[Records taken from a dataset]
────
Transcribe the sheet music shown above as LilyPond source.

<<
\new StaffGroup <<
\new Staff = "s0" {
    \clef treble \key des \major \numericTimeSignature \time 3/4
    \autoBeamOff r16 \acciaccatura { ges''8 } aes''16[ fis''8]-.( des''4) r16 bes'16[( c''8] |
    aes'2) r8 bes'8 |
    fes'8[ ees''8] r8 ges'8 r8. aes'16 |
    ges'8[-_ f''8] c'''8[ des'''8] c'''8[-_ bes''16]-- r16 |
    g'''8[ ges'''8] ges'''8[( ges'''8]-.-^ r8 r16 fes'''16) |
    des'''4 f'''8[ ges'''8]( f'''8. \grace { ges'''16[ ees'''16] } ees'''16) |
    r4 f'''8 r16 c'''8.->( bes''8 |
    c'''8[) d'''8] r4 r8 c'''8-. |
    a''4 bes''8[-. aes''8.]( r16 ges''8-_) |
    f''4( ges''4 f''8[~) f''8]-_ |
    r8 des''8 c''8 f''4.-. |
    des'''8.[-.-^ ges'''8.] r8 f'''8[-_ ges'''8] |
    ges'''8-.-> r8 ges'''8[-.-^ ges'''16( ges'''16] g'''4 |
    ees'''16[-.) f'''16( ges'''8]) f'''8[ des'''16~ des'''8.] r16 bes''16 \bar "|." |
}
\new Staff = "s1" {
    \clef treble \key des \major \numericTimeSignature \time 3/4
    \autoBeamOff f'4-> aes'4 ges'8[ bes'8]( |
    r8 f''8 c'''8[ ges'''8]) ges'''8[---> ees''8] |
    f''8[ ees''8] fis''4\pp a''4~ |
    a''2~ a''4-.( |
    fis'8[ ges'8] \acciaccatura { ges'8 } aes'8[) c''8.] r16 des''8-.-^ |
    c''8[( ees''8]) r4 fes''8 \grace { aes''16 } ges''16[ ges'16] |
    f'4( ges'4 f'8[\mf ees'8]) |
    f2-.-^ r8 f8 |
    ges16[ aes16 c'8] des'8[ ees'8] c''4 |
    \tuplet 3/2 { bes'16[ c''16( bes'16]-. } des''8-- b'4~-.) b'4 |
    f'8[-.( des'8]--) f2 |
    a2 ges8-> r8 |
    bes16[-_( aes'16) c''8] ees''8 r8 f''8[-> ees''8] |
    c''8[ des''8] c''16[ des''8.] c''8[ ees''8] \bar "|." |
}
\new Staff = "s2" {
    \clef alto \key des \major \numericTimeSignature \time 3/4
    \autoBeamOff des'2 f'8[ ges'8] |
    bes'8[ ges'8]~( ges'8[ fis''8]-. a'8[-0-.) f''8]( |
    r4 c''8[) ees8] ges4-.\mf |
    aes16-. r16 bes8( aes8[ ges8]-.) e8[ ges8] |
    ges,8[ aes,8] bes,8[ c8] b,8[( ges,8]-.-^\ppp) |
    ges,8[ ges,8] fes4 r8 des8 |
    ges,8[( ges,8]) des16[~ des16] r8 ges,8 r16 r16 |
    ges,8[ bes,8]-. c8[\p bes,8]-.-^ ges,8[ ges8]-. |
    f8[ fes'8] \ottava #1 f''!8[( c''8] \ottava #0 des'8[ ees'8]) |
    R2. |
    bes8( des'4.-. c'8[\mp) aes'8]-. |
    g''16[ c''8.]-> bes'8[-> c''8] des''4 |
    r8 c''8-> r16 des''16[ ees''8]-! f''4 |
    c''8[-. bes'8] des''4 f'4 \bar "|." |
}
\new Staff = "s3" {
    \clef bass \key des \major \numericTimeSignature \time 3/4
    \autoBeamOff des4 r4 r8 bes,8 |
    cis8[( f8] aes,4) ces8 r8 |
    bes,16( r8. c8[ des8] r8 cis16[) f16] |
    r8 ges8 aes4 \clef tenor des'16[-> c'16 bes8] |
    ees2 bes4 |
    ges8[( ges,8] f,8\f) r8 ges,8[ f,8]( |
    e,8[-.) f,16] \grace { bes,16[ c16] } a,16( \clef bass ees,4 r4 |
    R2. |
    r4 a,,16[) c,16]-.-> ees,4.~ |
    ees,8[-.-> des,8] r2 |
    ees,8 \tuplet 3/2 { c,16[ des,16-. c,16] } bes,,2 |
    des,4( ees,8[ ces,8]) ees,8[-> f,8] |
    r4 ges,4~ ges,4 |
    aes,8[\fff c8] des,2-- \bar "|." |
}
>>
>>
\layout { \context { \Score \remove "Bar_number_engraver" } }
────
STATED EXERCISE:
Extract every line of the material above that contains the string "autoBeamOff". Treat uppercase and lowercase letters as distinct.

RESPONSE TO THIS TASK:
    \autoBeamOff r16 \acciaccatura { ges''8 } aes''16[ fis''8]-.( des''4) r16 bes'16[( c''8] |
    \autoBeamOff f'4-> aes'4 ges'8[ bes'8]( |
    \autoBeamOff des'2 f'8[ ges'8] |
    \autoBeamOff des4 r4 r8 bes,8 |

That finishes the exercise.